AVAILABLE DATA
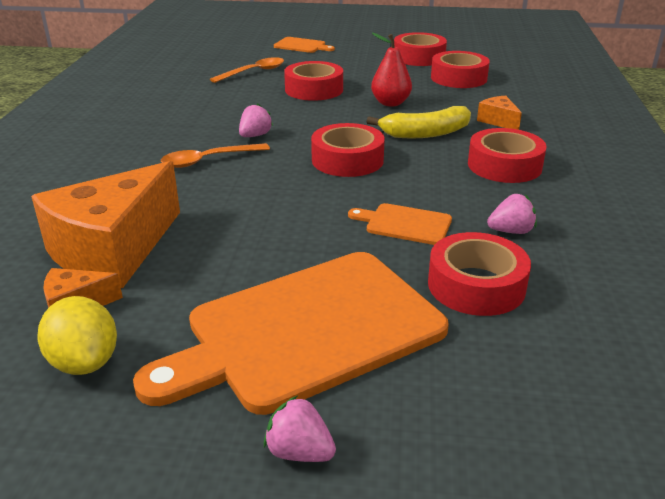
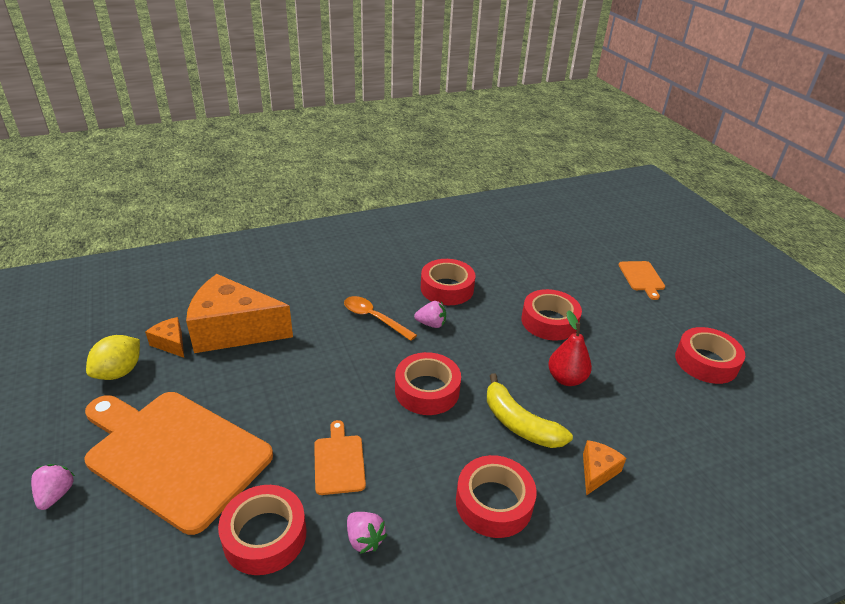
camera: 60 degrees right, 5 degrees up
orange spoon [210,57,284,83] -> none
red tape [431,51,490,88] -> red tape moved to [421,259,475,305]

==

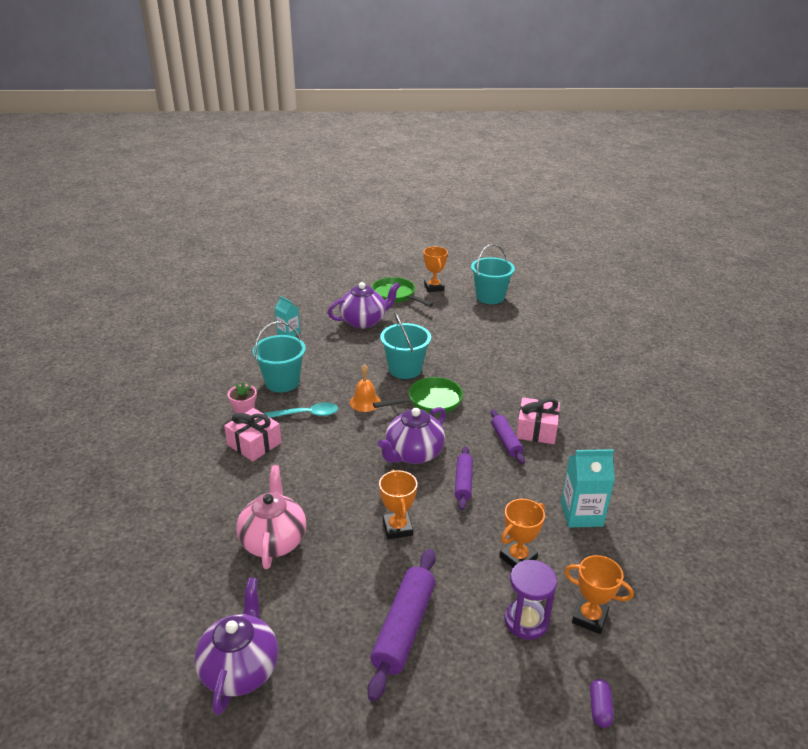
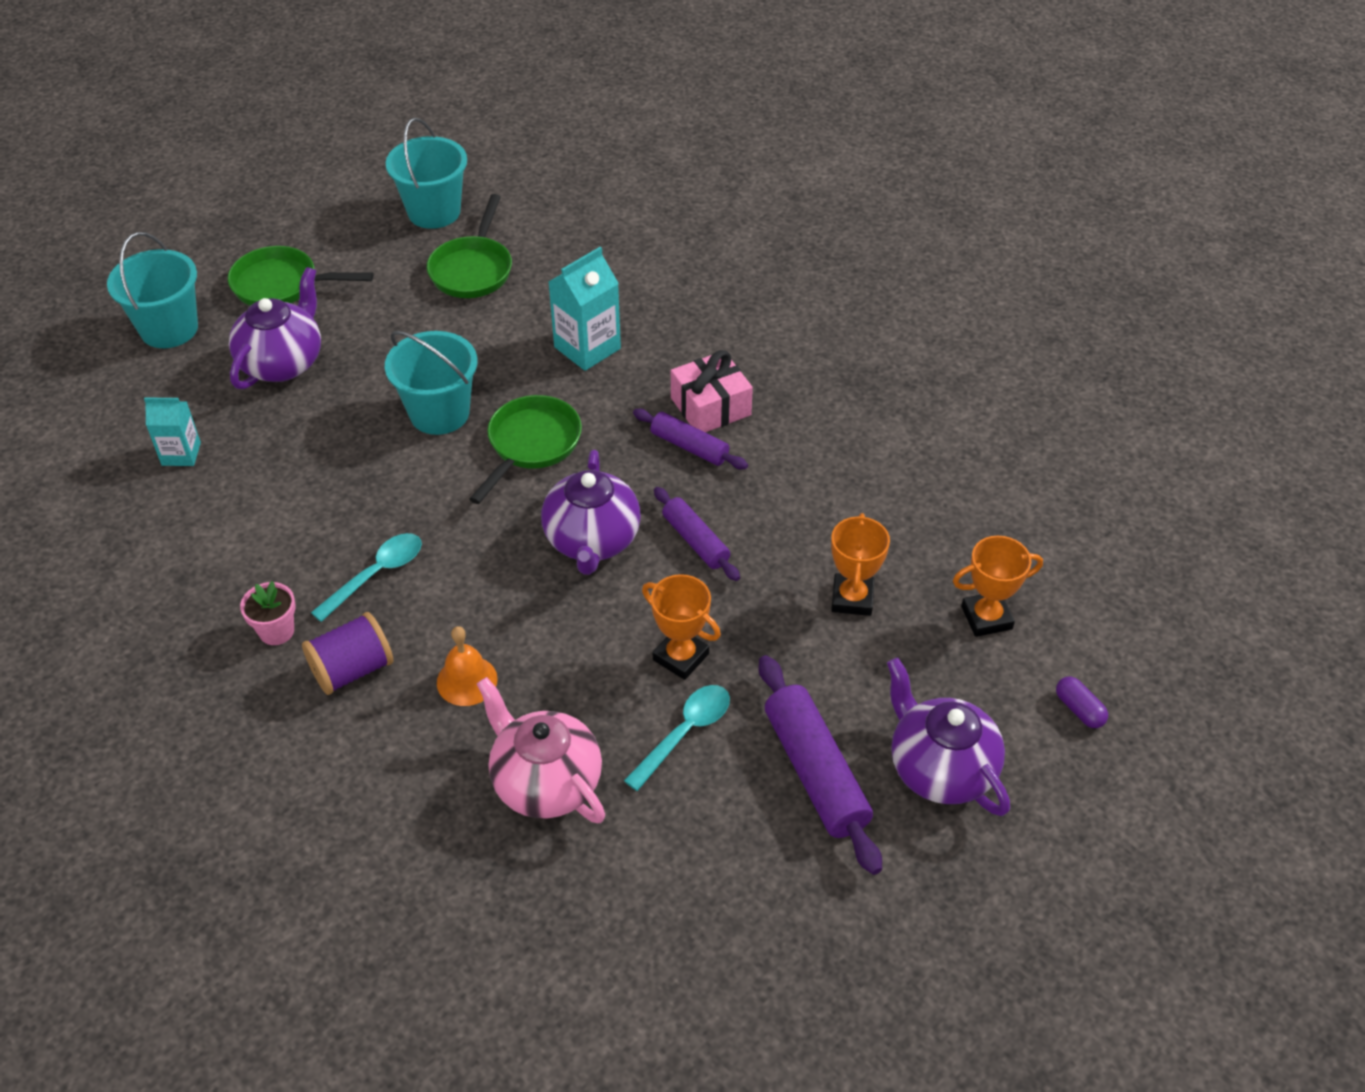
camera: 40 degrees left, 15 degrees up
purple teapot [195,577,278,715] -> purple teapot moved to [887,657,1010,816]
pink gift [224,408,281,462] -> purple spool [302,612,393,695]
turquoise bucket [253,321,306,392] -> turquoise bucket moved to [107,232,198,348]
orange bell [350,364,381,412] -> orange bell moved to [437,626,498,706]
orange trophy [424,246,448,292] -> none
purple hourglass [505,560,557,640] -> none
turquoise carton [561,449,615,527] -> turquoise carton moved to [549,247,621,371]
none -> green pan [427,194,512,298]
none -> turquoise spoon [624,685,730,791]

EXERCISE DESCRIPTION
Nothing should appear in the answer except the lines above from the line with "none -> green pan [427,194,512,298]" through the line with "none -> turquoise spoon [624,685,730,791]", both included, written out exactly.

REPLY
none -> green pan [427,194,512,298]
none -> turquoise spoon [624,685,730,791]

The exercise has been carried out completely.